> **Your task**: Determine how many of the lines below include "brick", then respond with that number and no other text.

> **Dataset records**:

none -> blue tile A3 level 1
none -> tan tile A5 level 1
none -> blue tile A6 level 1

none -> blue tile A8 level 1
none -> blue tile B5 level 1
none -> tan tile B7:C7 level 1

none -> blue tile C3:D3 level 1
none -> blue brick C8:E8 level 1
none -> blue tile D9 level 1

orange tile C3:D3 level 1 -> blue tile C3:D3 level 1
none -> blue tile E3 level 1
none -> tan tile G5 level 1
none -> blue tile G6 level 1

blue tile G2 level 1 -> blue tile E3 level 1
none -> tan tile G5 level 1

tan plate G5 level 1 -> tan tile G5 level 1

---

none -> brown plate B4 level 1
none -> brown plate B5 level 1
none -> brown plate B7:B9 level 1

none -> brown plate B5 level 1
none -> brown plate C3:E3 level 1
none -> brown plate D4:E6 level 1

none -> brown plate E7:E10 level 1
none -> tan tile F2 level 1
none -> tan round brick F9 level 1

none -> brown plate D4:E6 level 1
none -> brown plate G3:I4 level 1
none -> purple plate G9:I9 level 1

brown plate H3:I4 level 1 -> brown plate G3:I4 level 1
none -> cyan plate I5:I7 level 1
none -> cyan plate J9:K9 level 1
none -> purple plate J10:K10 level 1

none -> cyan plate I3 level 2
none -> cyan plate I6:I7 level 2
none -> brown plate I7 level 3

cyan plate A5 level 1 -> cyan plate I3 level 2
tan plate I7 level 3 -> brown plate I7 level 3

> **Solution to this task**: 2